### What is required
All lines from the one with "C1: 6.8nF (GND, N_1) -> 100nF (GND, N_1)" to the end of the data: return those exactly, and only those.
┌────────
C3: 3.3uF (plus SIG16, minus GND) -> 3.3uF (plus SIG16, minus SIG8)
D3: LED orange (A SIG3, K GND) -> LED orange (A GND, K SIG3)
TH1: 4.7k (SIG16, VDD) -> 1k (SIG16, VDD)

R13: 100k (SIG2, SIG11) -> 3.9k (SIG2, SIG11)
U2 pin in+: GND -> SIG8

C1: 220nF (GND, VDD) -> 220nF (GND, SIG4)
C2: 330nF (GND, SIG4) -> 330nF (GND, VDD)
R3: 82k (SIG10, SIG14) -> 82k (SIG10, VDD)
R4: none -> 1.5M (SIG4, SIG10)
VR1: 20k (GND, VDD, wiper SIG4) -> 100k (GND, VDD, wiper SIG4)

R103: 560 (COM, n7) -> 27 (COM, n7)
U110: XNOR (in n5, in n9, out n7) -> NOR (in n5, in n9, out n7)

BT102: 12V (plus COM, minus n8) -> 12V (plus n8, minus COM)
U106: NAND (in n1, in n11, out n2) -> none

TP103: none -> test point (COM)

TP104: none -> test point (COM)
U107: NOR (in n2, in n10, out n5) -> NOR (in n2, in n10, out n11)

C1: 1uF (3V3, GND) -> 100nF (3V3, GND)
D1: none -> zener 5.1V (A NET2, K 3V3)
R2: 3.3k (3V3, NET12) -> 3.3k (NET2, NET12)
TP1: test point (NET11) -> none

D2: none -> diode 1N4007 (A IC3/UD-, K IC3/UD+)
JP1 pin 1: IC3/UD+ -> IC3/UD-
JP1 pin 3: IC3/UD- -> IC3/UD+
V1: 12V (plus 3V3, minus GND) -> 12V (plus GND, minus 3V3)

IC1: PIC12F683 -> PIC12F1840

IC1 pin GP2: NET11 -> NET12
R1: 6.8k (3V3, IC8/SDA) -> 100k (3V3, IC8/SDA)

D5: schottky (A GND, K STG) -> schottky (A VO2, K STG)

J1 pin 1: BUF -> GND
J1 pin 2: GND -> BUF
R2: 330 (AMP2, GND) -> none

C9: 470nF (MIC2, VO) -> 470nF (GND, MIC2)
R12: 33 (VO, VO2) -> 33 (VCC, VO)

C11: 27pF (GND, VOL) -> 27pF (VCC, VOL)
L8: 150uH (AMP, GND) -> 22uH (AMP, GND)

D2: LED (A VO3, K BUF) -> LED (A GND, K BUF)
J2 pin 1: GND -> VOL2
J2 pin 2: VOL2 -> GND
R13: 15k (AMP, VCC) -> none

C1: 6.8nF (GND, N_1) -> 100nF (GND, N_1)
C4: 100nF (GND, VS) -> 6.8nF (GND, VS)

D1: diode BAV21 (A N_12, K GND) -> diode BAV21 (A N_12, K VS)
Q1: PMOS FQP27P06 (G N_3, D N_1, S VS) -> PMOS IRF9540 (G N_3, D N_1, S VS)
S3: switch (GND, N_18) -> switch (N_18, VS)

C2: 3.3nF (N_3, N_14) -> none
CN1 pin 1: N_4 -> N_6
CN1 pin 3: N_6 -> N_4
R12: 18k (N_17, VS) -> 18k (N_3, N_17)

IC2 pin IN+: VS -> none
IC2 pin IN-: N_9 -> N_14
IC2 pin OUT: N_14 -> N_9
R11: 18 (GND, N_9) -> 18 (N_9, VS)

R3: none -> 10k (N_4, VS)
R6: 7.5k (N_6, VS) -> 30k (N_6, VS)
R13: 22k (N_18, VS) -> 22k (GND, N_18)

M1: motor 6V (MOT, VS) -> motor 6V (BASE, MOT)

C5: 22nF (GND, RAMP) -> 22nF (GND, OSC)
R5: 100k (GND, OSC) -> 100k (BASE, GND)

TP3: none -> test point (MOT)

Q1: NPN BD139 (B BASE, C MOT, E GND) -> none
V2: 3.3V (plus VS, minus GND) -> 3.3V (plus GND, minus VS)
└────────
### Task result
C1: 6.8nF (GND, N_1) -> 100nF (GND, N_1)
C4: 100nF (GND, VS) -> 6.8nF (GND, VS)

D1: diode BAV21 (A N_12, K GND) -> diode BAV21 (A N_12, K VS)
Q1: PMOS FQP27P06 (G N_3, D N_1, S VS) -> PMOS IRF9540 (G N_3, D N_1, S VS)
S3: switch (GND, N_18) -> switch (N_18, VS)

C2: 3.3nF (N_3, N_14) -> none
CN1 pin 1: N_4 -> N_6
CN1 pin 3: N_6 -> N_4
R12: 18k (N_17, VS) -> 18k (N_3, N_17)

IC2 pin IN+: VS -> none
IC2 pin IN-: N_9 -> N_14
IC2 pin OUT: N_14 -> N_9
R11: 18 (GND, N_9) -> 18 (N_9, VS)

R3: none -> 10k (N_4, VS)
R6: 7.5k (N_6, VS) -> 30k (N_6, VS)
R13: 22k (N_18, VS) -> 22k (GND, N_18)

M1: motor 6V (MOT, VS) -> motor 6V (BASE, MOT)

C5: 22nF (GND, RAMP) -> 22nF (GND, OSC)
R5: 100k (GND, OSC) -> 100k (BASE, GND)

TP3: none -> test point (MOT)

Q1: NPN BD139 (B BASE, C MOT, E GND) -> none
V2: 3.3V (plus VS, minus GND) -> 3.3V (plus GND, minus VS)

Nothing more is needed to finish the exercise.